STATED GOAL »
Render the rows below as a JSON list of strings, with one string for each line. Leave out the blank lines and the pictures.

RECORDS SUPPLIED »
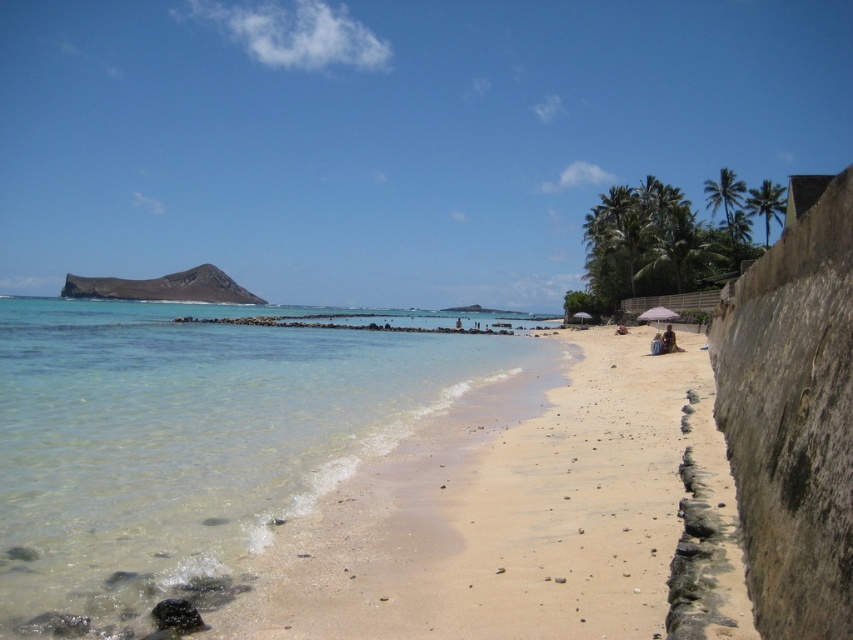
Find the location of a particular element. Image resolution: width=853 pixels, height=640 pixels. sandy beach at lower right is located at coordinates (527, 518).

Who is taller, sandy beach at lower right or blue denim shorts at lower right?

Standing taller between the two is sandy beach at lower right.

Does point (474, 417) come in front of point (654, 333)?

That is True.

Find the location of a particular element. sandy beach at lower right is located at coordinates (527, 518).

Which is more to the left, clear water at lower left or sandy beach at lower right?

clear water at lower left

Does point (253, 346) come farther from viewer compared to point (508, 381)?

Yes, point (253, 346) is farther from viewer.

Where is `clear water at lower left`? clear water at lower left is located at coordinates (187, 444).

Which is above, purple fabric umbrella at lower right or beige sand at beach center?

purple fabric umbrella at lower right is higher up.

Is purple fabric umbrella at lower right shorter than beige sand at beach center?

Incorrect, purple fabric umbrella at lower right's height does not fall short of beige sand at beach center's.

You are a GUI agent. You are given a task and a screenshot of the screen. Output one action in this format:
    pyautogui.click(x=<x>, y=<y>)
    Task: Click on the purple fabric umbrella at lower right
    The height and width of the screenshot is (640, 853).
    Given the screenshot: What is the action you would take?
    pyautogui.click(x=657, y=314)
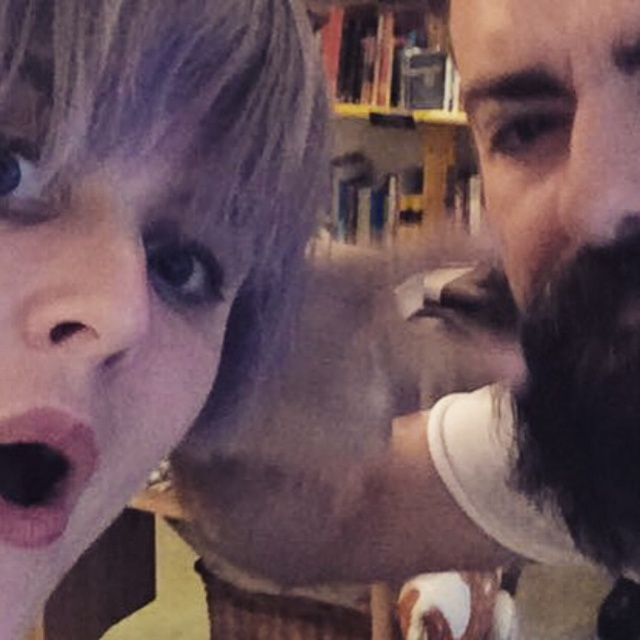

OUTPUT FOR THIS TASK »
[
  "Find the location of a particular element. Image resolution: width=853 pixels, height=640 pixels. sandy beach at lower right is located at coordinates (527, 518).",
  "Who is taller, sandy beach at lower right or blue denim shorts at lower right?",
  "Standing taller between the two is sandy beach at lower right.",
  "Does point (474, 417) come in front of point (654, 333)?",
  "That is True.",
  "Find the location of a particular element. sandy beach at lower right is located at coordinates (527, 518).",
  "Which is more to the left, clear water at lower left or sandy beach at lower right?",
  "clear water at lower left",
  "Does point (253, 346) come farther from viewer compared to point (508, 381)?",
  "Yes, point (253, 346) is farther from viewer.",
  "Where is `clear water at lower left`? clear water at lower left is located at coordinates (187, 444).",
  "Which is above, purple fabric umbrella at lower right or beige sand at beach center?",
  "purple fabric umbrella at lower right is higher up.",
  "Is purple fabric umbrella at lower right shorter than beige sand at beach center?",
  "Incorrect, purple fabric umbrella at lower right's height does not fall short of beige sand at beach center's.",
  "You are a GUI agent. You are given a task and a screenshot of the screen. Output one action in this format:",
  "    pyautogui.click(x=<x>, y=<y>)",
  "    Task: Click on the purple fabric umbrella at lower right",
  "    The height and width of the screenshot is (640, 853).",
  "    Given the screenshot: What is the action you would take?",
  "    pyautogui.click(x=657, y=314)"
]